Problem description
Every line in the listing below that holds the word "degrees" should be returned.

Record excerpts

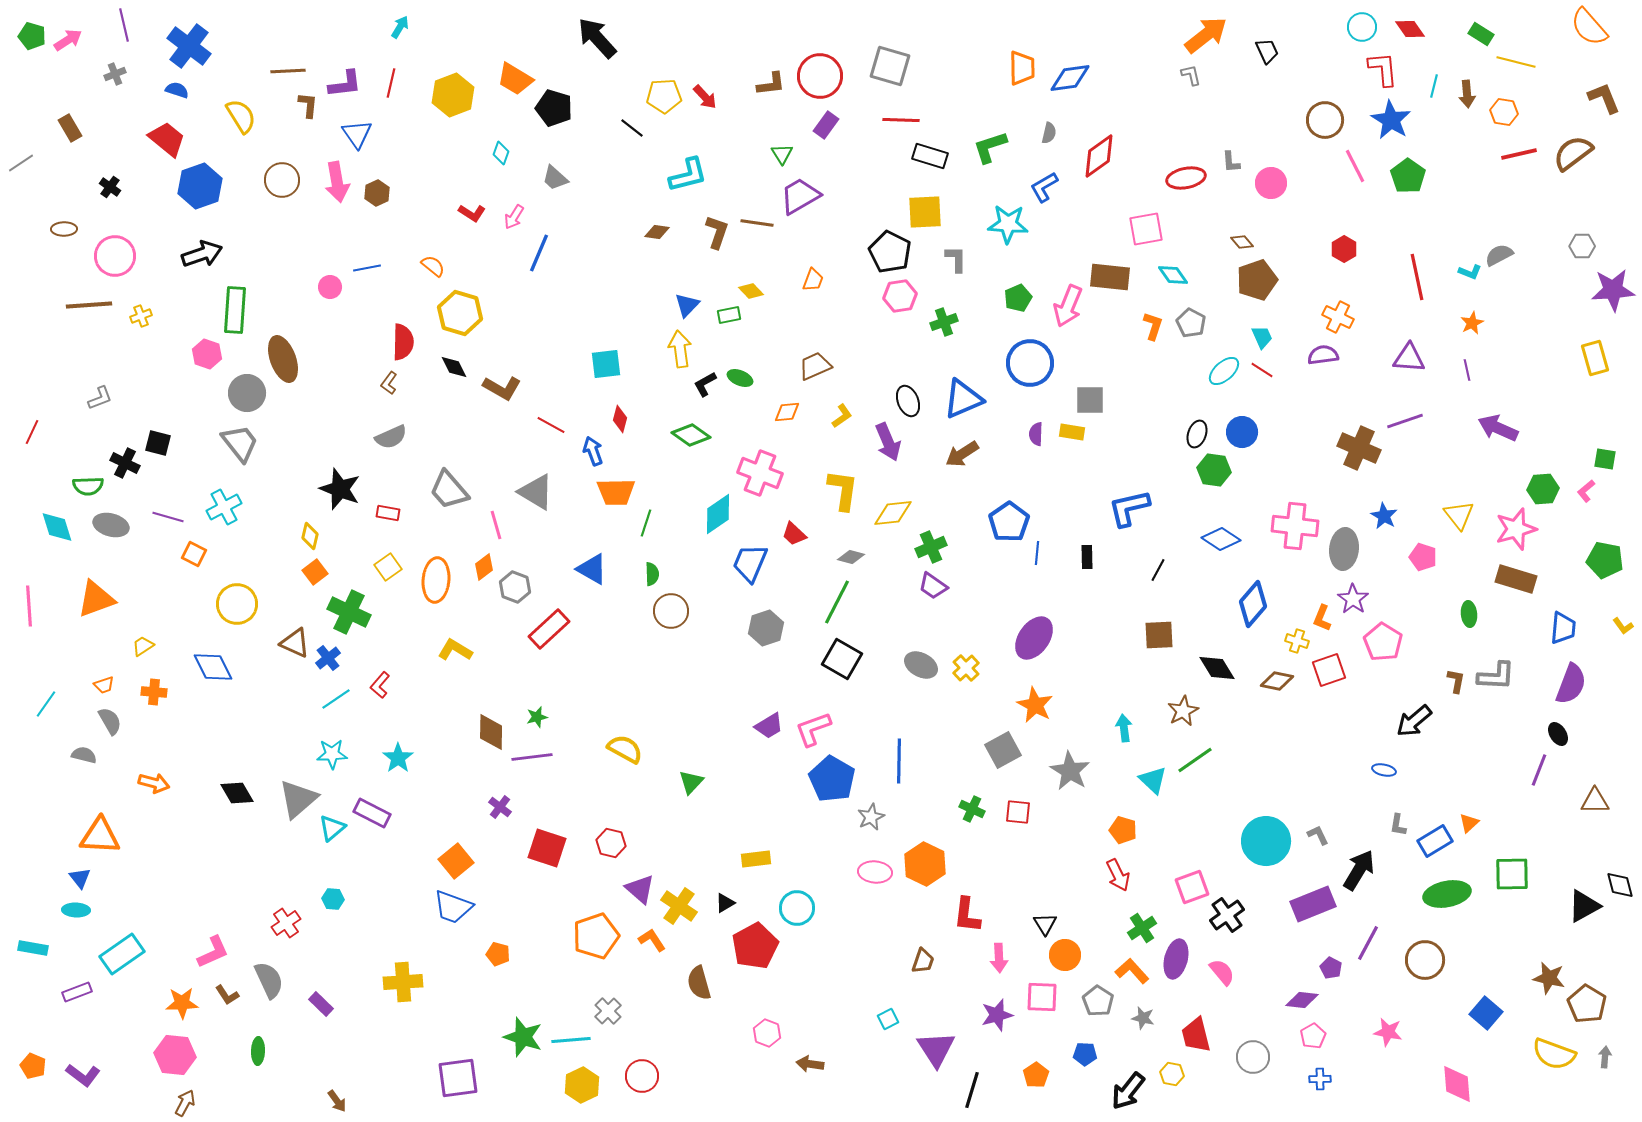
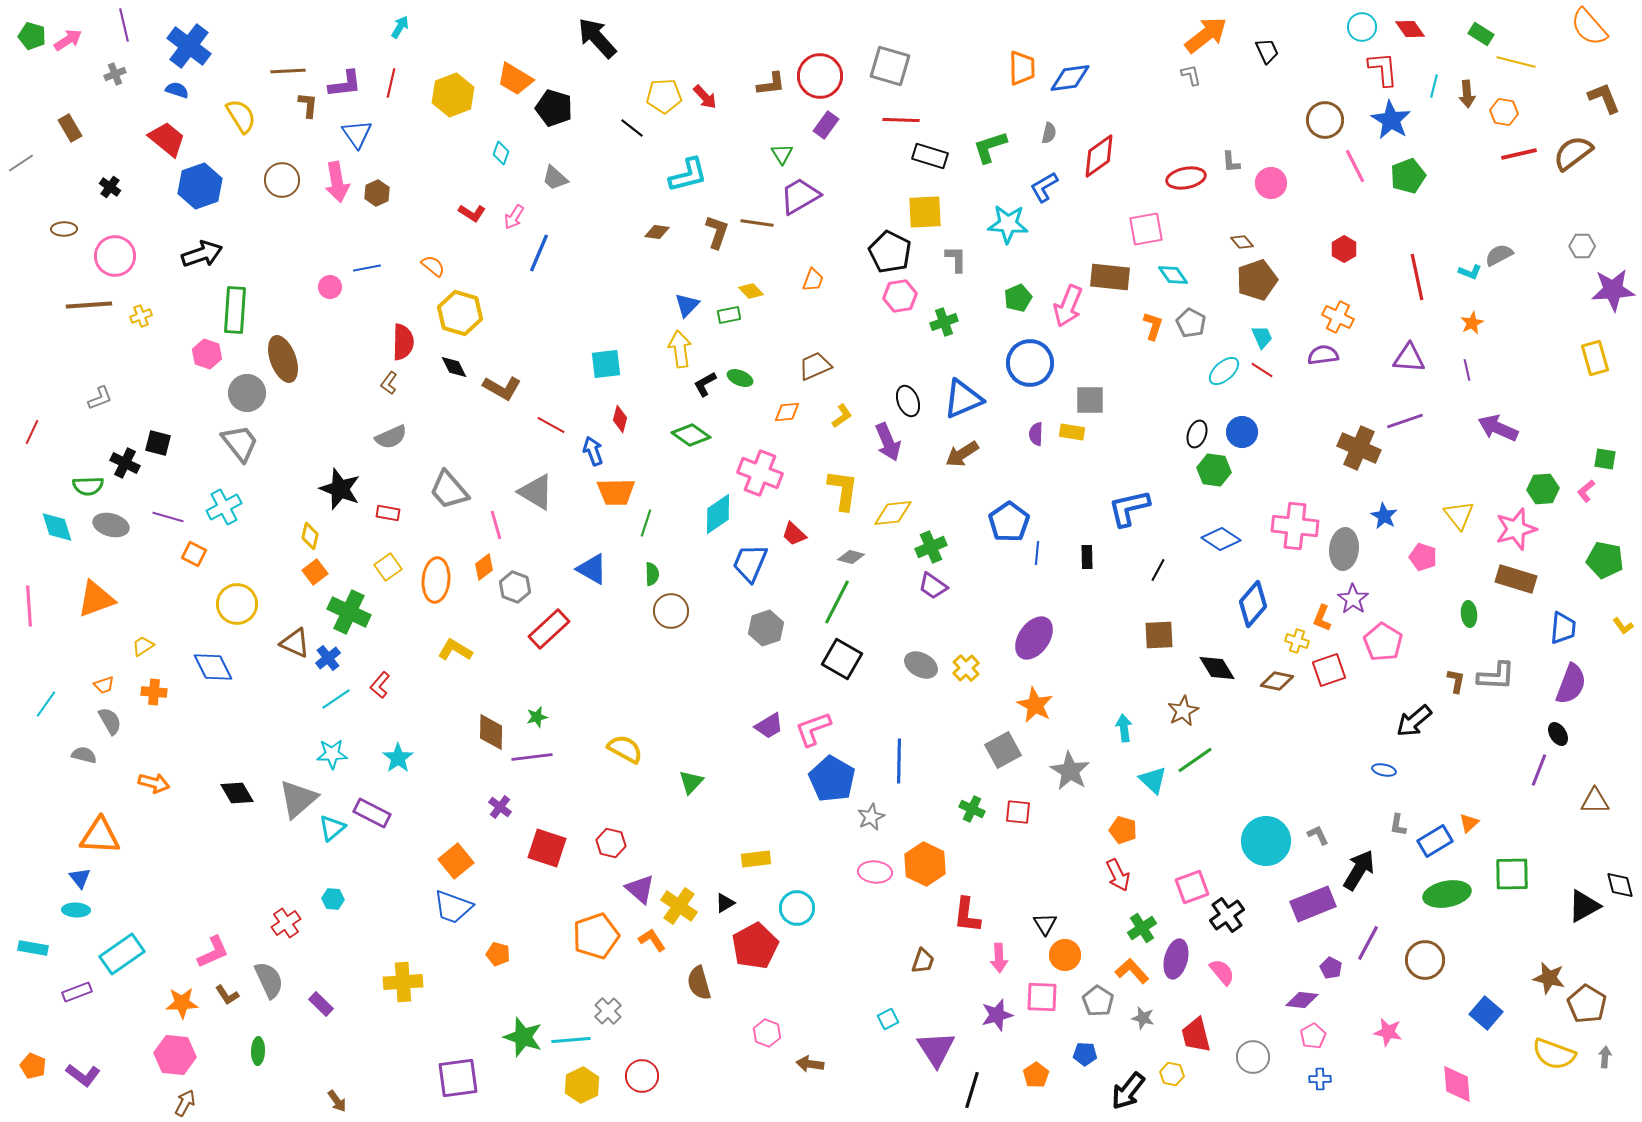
green pentagon at (1408, 176): rotated 16 degrees clockwise
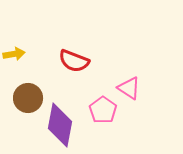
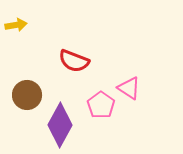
yellow arrow: moved 2 px right, 29 px up
brown circle: moved 1 px left, 3 px up
pink pentagon: moved 2 px left, 5 px up
purple diamond: rotated 18 degrees clockwise
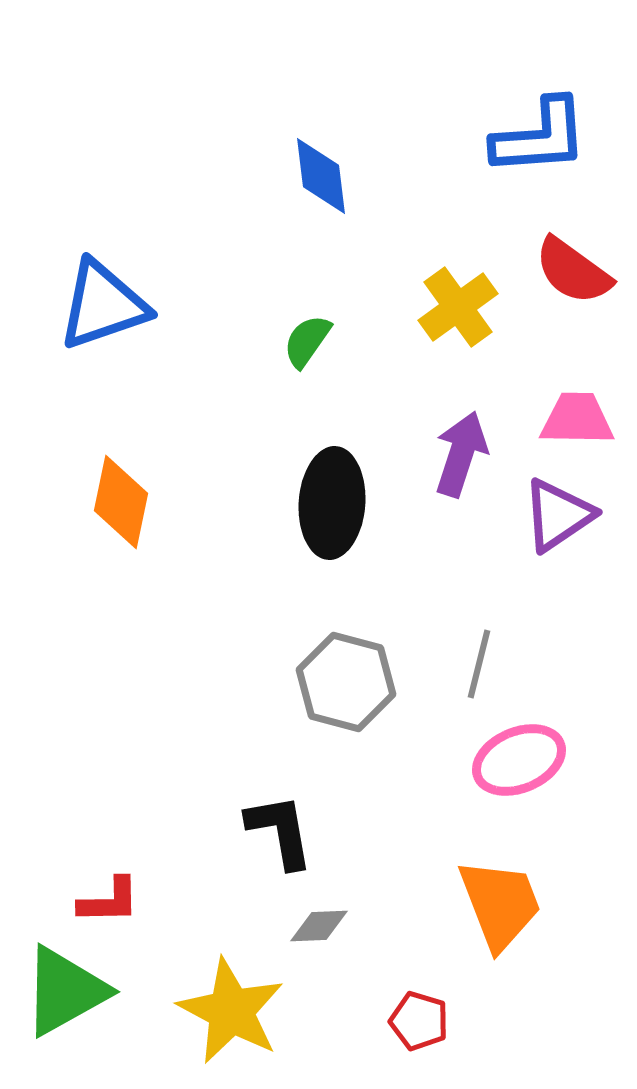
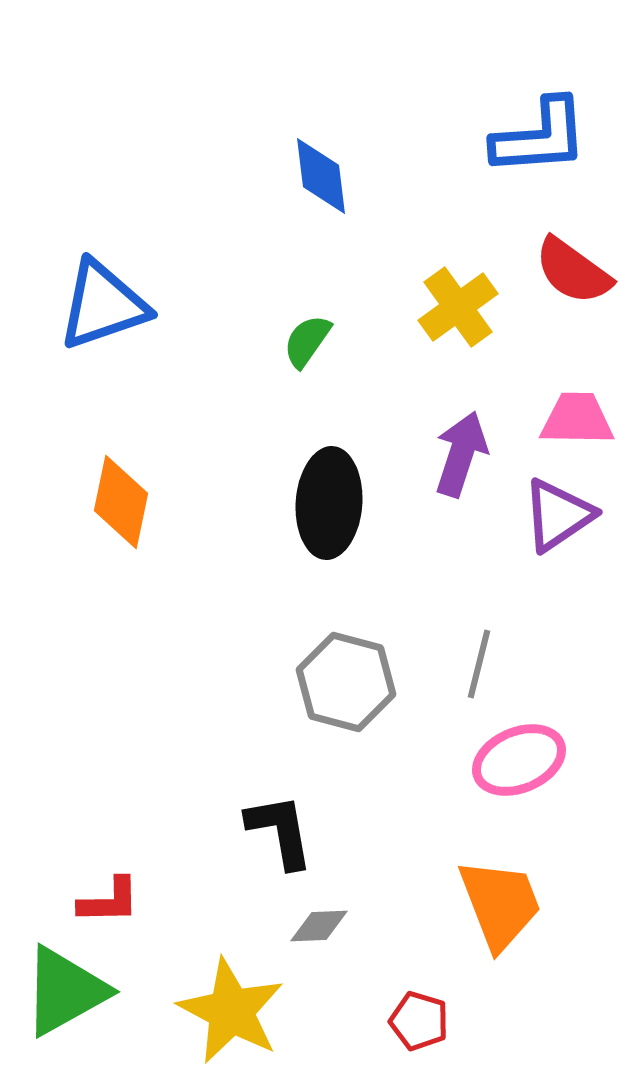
black ellipse: moved 3 px left
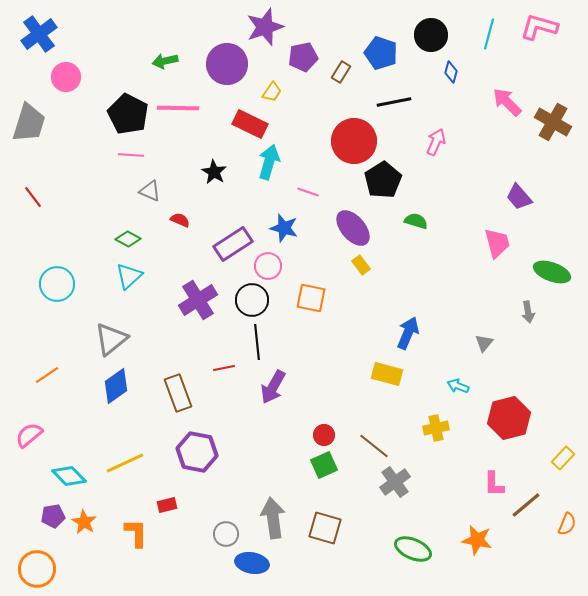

Response
green pentagon at (1408, 176): rotated 16 degrees clockwise
purple diamond: rotated 18 degrees clockwise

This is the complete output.